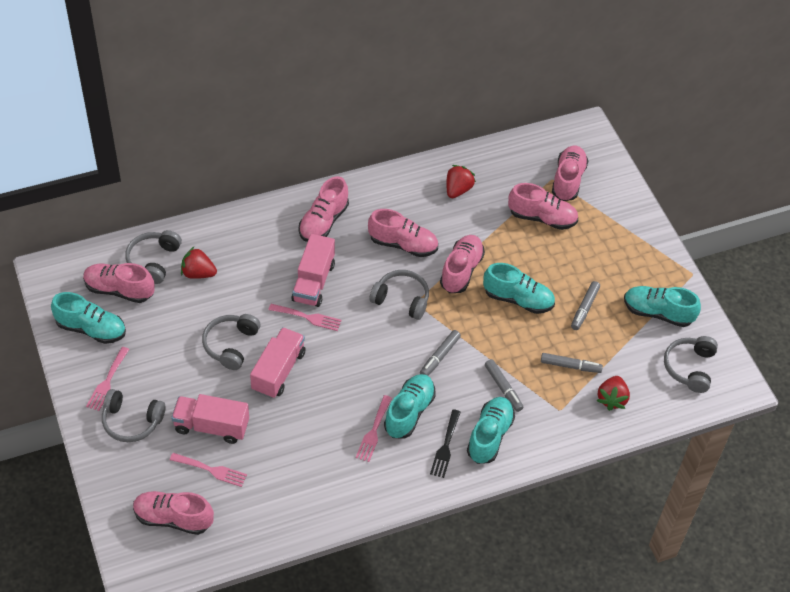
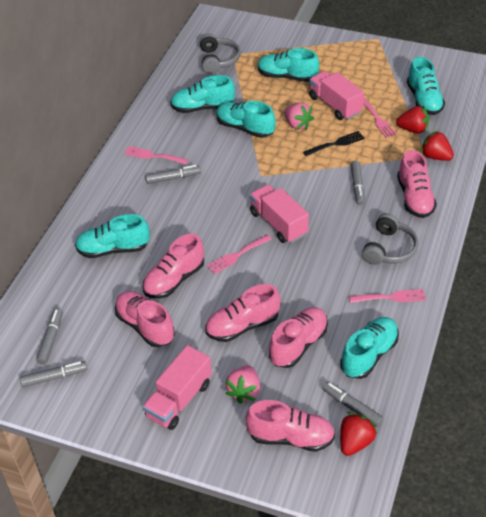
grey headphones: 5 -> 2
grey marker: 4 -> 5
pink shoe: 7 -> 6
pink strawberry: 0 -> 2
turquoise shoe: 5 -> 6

__________

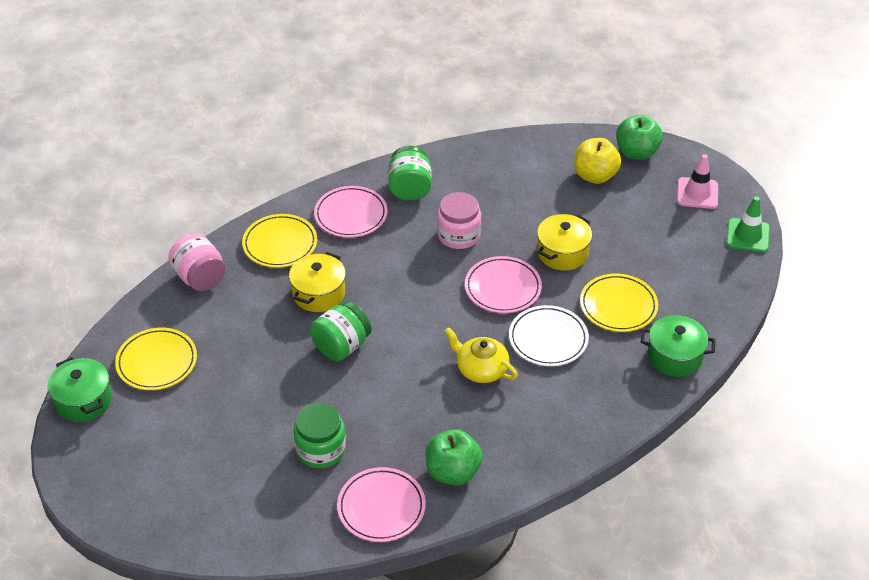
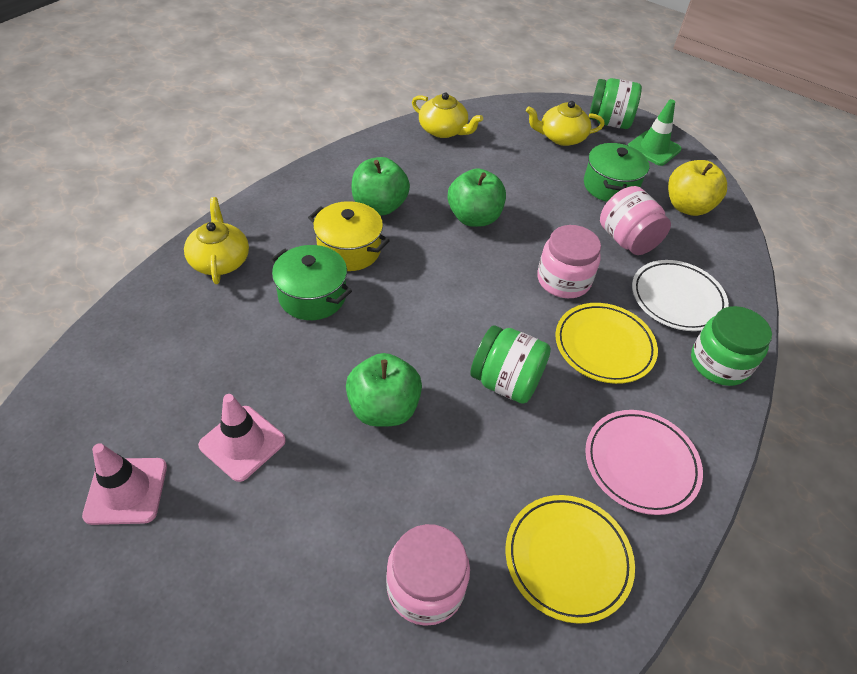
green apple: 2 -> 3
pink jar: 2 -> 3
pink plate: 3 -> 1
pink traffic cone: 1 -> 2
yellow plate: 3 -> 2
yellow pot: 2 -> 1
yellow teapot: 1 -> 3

__________

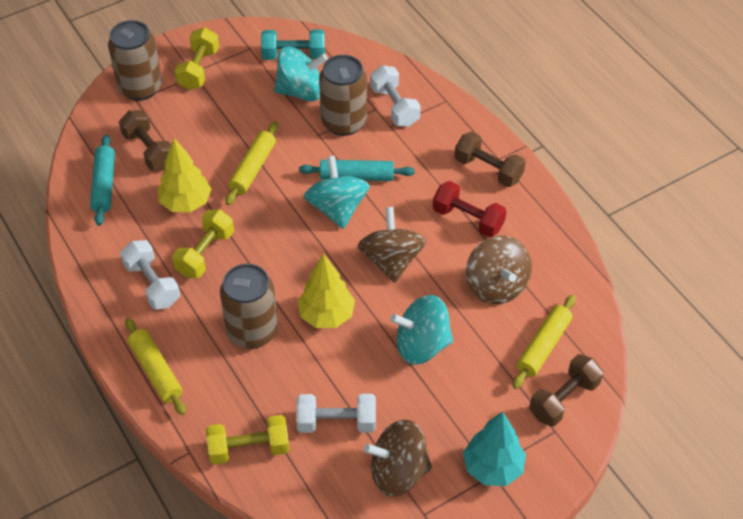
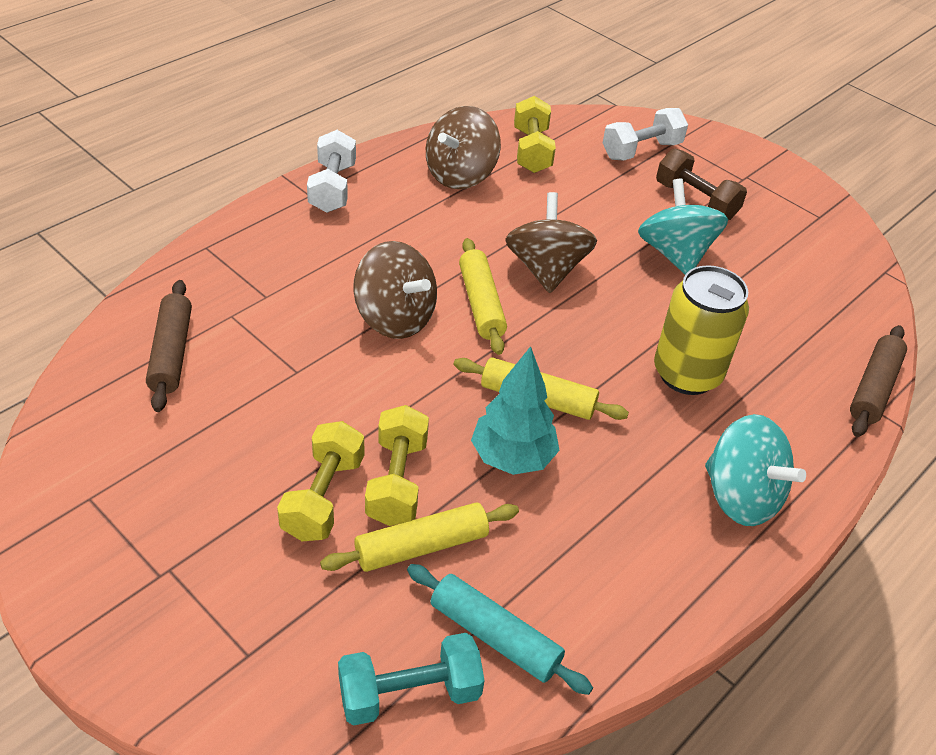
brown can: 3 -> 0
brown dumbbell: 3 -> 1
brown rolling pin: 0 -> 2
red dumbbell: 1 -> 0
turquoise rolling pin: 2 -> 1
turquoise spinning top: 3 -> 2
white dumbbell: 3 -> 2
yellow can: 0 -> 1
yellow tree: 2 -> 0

__________

Beginning with the line containing "grey headphones: 5 -> 2" and ending with the line containing "turquoise shoe: 5 -> 6", extract those lines exactly from the listing above, and only those.

*EXERCISE RESULT*.
grey headphones: 5 -> 2
grey marker: 4 -> 5
pink shoe: 7 -> 6
pink strawberry: 0 -> 2
turquoise shoe: 5 -> 6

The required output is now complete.